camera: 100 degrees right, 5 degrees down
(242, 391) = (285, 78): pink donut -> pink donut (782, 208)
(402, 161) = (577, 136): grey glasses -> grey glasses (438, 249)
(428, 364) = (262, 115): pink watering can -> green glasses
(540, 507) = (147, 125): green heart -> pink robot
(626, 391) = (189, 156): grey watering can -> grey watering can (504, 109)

◆ Work task
Please print the records above exactly, leaving nothing out.

◆ Exercise result
camera: 100 degrees right, 5 degrees down
(242, 391) = (285, 78): pink donut -> pink donut (782, 208)
(402, 161) = (577, 136): grey glasses -> grey glasses (438, 249)
(428, 364) = (262, 115): pink watering can -> green glasses
(540, 507) = (147, 125): green heart -> pink robot
(626, 391) = (189, 156): grey watering can -> grey watering can (504, 109)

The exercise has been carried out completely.